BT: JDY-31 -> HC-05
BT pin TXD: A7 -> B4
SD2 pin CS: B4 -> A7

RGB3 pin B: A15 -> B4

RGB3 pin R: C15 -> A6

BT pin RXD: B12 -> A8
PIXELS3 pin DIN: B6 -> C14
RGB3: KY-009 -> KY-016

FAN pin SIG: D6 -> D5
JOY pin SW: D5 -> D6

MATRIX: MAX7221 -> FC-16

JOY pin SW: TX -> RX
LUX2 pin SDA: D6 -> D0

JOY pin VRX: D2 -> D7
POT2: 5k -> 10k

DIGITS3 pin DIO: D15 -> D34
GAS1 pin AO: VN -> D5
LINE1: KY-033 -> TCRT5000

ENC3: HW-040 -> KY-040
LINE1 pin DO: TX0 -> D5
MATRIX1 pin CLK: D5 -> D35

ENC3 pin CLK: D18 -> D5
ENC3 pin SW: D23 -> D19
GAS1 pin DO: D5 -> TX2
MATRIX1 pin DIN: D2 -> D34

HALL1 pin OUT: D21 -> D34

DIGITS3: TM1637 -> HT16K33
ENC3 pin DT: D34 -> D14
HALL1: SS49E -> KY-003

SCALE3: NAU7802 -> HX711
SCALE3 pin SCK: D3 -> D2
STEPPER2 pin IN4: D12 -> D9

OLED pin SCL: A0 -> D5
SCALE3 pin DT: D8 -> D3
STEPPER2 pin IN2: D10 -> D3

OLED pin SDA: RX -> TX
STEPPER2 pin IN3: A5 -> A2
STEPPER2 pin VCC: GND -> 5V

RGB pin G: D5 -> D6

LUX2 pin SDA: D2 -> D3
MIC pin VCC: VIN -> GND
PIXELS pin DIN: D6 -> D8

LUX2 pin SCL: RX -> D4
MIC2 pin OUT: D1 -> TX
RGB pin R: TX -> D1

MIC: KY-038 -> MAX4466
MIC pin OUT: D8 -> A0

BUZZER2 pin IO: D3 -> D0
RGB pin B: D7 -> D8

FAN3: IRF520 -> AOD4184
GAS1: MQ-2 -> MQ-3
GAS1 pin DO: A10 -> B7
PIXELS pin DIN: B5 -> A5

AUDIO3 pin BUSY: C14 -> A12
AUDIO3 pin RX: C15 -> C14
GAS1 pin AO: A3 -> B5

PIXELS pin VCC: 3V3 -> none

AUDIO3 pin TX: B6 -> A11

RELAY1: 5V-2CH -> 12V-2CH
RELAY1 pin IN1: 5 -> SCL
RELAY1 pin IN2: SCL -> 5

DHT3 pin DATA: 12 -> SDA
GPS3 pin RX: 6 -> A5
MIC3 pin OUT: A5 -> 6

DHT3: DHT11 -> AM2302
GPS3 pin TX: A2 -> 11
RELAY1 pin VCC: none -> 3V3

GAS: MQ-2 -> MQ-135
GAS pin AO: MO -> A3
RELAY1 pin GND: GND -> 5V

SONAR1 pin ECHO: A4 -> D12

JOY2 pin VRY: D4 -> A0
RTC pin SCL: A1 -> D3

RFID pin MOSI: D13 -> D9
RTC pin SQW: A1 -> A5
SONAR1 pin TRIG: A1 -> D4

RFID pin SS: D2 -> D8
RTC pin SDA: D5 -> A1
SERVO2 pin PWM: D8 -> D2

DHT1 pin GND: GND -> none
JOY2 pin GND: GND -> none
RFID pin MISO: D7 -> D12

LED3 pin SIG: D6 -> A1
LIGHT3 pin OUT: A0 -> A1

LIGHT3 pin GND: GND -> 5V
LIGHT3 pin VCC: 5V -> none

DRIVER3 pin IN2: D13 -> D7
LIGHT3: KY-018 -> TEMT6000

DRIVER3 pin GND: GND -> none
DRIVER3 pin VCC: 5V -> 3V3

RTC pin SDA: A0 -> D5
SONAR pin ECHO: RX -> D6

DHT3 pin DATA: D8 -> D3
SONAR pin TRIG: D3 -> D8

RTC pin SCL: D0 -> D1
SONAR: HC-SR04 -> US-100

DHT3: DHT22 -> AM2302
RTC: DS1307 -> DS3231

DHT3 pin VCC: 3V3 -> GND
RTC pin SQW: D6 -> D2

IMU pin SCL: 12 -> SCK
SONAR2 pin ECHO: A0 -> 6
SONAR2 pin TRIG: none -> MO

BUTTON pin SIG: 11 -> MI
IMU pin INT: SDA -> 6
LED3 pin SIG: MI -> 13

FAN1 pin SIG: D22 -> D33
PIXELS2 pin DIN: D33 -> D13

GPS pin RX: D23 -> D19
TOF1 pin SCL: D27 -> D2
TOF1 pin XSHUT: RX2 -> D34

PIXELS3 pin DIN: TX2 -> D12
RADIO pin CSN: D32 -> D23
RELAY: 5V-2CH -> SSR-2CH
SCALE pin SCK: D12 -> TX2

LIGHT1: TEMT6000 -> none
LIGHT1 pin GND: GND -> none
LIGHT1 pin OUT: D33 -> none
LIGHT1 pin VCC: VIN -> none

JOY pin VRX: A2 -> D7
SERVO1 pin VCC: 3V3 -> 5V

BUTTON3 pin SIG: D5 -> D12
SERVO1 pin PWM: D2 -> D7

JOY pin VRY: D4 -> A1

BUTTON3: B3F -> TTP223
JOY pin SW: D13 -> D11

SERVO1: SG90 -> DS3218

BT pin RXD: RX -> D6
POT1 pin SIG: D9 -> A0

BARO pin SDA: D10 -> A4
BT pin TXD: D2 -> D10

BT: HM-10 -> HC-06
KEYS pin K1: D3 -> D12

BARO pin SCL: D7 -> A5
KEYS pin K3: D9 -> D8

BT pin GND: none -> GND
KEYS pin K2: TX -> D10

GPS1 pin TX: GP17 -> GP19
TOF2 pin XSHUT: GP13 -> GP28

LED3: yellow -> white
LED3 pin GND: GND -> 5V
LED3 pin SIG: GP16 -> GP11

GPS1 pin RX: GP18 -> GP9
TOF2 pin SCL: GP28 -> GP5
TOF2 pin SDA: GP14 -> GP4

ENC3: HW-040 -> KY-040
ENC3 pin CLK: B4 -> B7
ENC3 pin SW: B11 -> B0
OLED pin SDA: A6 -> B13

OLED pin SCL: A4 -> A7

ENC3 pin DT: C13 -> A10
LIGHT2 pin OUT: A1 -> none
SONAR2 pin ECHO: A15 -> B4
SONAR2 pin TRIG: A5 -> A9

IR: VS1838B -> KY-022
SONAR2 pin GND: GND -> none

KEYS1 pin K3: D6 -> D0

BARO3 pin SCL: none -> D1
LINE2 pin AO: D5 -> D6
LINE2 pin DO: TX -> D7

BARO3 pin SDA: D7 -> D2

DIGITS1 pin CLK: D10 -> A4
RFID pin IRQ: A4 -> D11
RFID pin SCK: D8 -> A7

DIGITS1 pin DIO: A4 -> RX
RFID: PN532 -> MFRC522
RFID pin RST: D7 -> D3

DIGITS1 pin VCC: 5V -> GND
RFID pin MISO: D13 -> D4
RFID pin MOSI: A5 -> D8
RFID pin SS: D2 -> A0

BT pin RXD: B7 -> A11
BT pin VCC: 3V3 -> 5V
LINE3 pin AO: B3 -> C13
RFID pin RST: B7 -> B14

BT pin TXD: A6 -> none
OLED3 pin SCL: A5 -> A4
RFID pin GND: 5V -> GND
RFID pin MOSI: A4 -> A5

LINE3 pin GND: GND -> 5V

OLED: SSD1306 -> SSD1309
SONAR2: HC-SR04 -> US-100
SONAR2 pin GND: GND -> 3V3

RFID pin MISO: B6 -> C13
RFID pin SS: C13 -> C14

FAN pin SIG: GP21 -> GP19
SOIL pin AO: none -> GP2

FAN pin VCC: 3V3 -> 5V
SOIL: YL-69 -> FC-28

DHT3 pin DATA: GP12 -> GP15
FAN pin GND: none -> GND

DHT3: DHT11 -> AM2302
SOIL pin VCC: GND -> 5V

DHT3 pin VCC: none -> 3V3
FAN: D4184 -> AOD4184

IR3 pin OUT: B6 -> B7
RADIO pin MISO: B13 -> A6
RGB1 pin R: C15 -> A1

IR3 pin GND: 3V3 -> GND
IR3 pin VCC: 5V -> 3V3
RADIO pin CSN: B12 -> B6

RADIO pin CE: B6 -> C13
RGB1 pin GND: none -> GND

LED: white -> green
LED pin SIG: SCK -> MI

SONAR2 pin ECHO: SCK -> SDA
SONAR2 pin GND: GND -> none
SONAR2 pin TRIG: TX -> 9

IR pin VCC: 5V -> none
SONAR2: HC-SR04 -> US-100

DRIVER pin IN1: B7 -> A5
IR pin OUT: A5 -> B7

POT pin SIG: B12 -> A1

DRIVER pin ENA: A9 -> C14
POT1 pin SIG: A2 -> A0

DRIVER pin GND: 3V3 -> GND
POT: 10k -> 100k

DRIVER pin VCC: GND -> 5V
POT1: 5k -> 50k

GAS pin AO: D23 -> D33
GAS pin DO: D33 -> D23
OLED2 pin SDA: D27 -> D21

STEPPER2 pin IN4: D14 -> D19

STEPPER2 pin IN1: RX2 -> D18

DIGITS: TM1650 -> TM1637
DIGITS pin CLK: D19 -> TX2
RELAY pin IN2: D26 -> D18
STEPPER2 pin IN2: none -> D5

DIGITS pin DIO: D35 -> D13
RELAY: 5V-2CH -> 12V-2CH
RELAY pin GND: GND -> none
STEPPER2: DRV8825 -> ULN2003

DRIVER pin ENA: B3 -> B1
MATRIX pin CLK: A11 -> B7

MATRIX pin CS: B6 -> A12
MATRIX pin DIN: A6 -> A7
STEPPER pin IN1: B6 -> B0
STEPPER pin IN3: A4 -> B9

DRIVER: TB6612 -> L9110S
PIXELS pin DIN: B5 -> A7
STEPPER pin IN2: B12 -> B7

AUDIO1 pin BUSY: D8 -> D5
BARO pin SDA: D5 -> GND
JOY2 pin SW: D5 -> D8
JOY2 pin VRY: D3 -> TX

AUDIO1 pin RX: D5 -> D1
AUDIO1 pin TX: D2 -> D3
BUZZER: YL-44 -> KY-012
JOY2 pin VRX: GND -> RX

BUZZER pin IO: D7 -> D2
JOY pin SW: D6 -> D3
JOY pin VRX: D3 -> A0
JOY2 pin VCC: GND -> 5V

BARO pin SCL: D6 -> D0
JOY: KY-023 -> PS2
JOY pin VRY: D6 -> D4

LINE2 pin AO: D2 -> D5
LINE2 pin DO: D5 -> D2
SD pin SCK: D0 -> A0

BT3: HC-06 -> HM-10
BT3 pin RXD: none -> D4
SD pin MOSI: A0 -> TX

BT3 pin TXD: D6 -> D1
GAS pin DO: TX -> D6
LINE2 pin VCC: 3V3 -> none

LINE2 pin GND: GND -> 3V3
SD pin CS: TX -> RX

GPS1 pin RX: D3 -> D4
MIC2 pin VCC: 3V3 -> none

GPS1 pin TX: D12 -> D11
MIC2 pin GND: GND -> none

■ ■ ■

__Brief__: Look above for the line holding "SOIL pin VCC: GND -> 5V" and the line holding "POT1: 5k -> 50k", then output exactly those two lines and every line between them, nothing more.

__Solution to the problem__:
SOIL pin VCC: GND -> 5V

DHT3 pin VCC: none -> 3V3
FAN: D4184 -> AOD4184

IR3 pin OUT: B6 -> B7
RADIO pin MISO: B13 -> A6
RGB1 pin R: C15 -> A1

IR3 pin GND: 3V3 -> GND
IR3 pin VCC: 5V -> 3V3
RADIO pin CSN: B12 -> B6

RADIO pin CE: B6 -> C13
RGB1 pin GND: none -> GND

LED: white -> green
LED pin SIG: SCK -> MI

SONAR2 pin ECHO: SCK -> SDA
SONAR2 pin GND: GND -> none
SONAR2 pin TRIG: TX -> 9

IR pin VCC: 5V -> none
SONAR2: HC-SR04 -> US-100

DRIVER pin IN1: B7 -> A5
IR pin OUT: A5 -> B7

POT pin SIG: B12 -> A1

DRIVER pin ENA: A9 -> C14
POT1 pin SIG: A2 -> A0

DRIVER pin GND: 3V3 -> GND
POT: 10k -> 100k

DRIVER pin VCC: GND -> 5V
POT1: 5k -> 50k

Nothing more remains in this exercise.